Dataset excerpts:

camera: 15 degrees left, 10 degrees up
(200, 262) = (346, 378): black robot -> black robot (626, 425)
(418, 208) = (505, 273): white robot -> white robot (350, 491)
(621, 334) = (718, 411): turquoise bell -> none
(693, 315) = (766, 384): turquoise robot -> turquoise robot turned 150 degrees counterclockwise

...

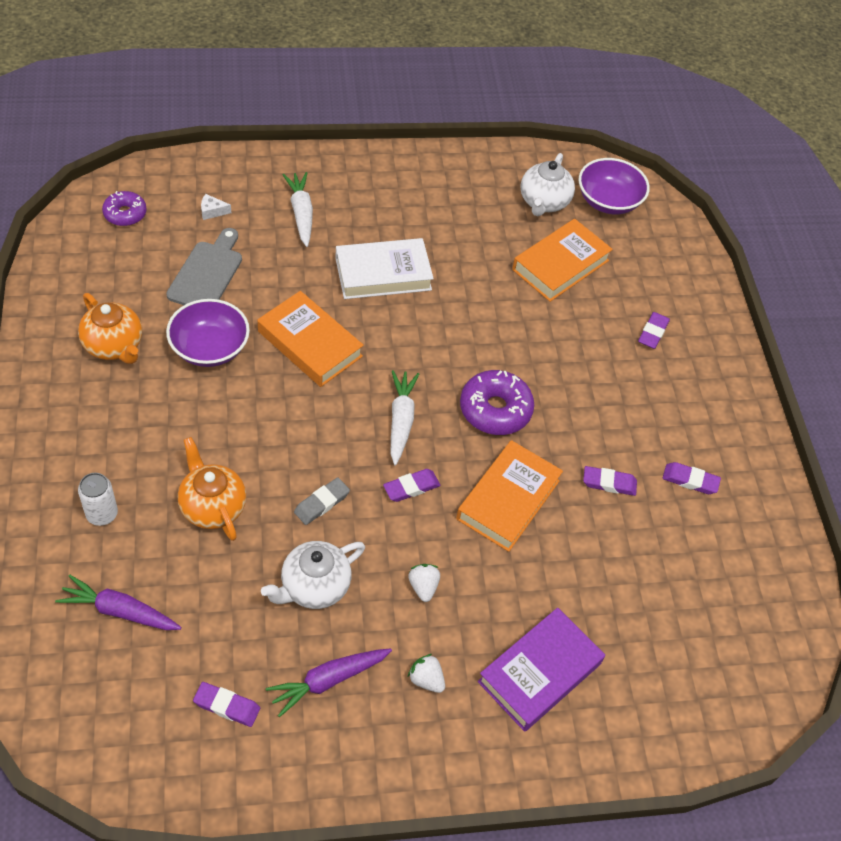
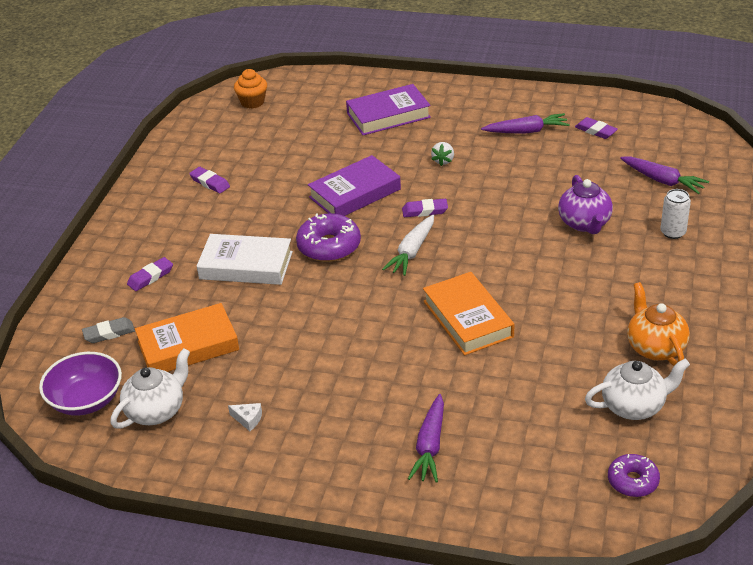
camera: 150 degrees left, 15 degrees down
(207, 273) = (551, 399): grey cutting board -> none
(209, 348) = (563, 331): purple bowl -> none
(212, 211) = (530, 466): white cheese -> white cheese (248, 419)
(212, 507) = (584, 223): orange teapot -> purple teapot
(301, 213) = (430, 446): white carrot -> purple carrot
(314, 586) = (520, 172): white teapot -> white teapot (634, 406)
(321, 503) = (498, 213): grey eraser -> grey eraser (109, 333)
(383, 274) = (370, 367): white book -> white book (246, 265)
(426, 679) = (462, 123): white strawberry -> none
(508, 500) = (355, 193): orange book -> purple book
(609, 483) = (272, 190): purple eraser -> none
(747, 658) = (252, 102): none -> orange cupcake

==

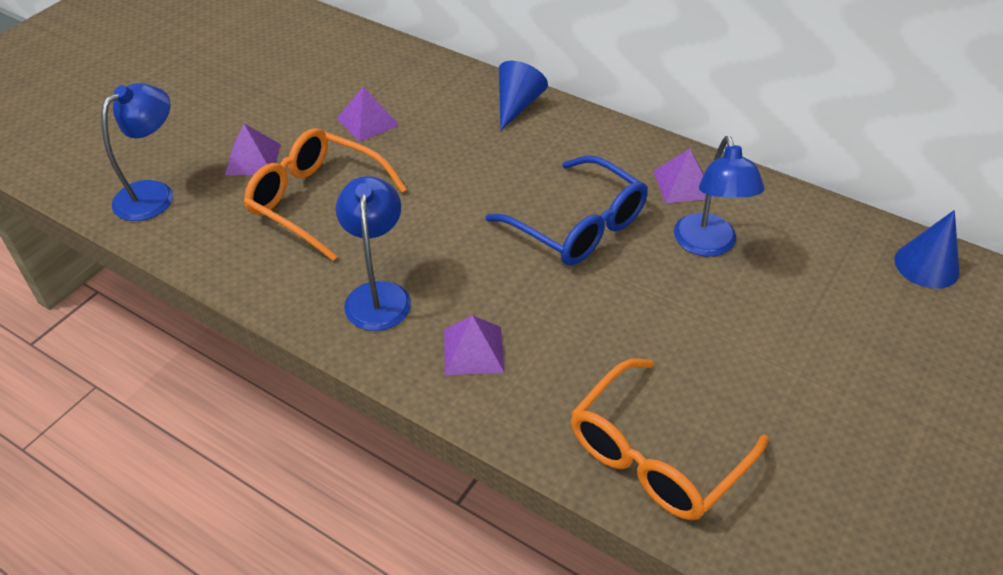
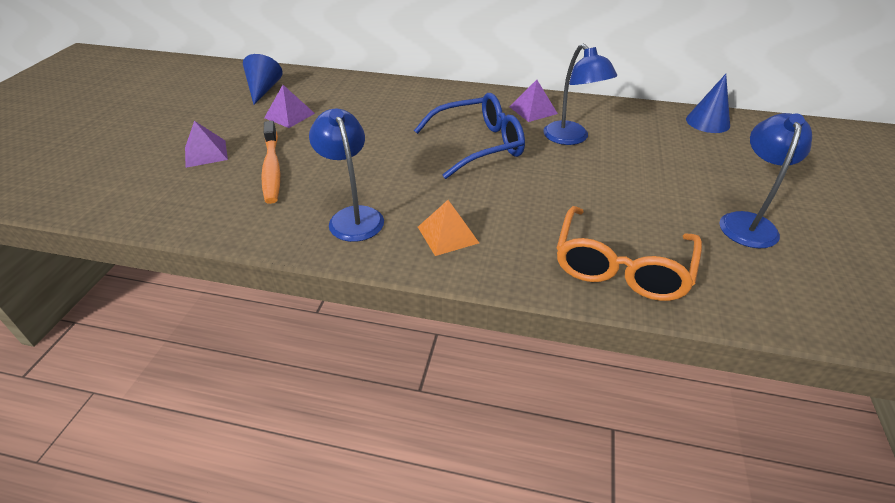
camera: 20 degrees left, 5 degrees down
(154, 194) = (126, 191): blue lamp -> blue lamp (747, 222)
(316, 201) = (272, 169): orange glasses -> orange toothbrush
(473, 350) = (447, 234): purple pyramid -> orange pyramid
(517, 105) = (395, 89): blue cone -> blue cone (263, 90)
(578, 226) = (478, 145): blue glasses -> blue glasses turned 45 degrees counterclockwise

What is expected:
Going down the listing above, begin printing at the line with "(609, 483) = (272, 190): purple" and finish with the line with "(747, 658) = (252, 102): none", exactly as they appear.

Answer to the problem:
(609, 483) = (272, 190): purple eraser -> none
(747, 658) = (252, 102): none -> orange cupcake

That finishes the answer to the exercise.